• **TRY IT**
What is the number of lines in the entries that contain the word "yellow"? Reply with that number only.

• **MATERIAL TO PROCESS**
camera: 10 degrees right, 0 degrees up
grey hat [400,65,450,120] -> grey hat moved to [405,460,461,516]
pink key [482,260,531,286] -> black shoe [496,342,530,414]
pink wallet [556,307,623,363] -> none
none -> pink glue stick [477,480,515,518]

---

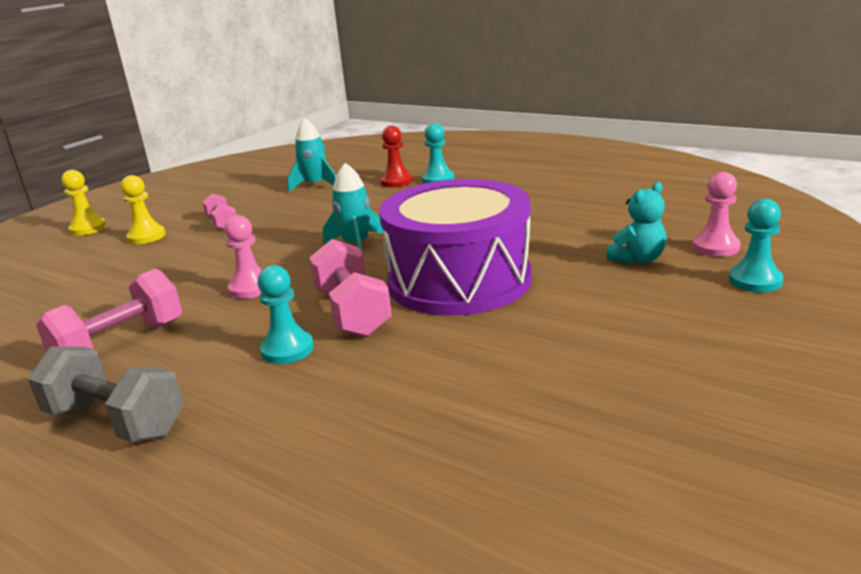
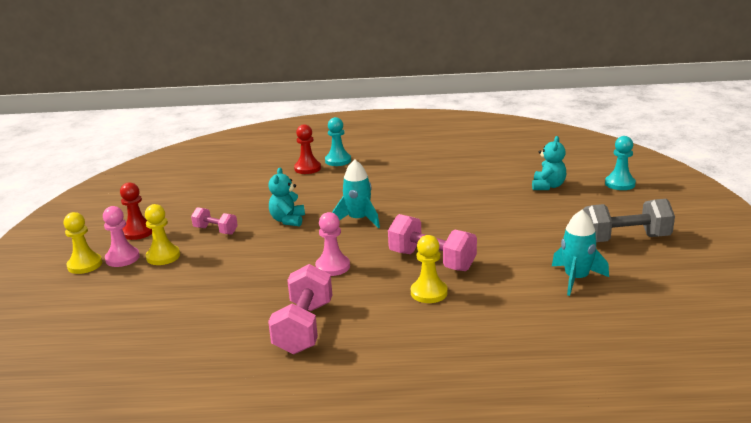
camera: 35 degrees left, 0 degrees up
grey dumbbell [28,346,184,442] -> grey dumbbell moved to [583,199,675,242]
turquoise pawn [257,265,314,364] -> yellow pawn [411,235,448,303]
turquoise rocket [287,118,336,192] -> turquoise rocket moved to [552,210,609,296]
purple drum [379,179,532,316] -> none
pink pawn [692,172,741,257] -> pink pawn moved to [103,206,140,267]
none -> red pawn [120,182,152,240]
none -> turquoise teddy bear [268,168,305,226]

--

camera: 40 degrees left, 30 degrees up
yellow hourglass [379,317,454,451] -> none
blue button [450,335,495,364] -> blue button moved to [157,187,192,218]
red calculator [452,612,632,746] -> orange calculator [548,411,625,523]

• **RESPONSE BOX**
2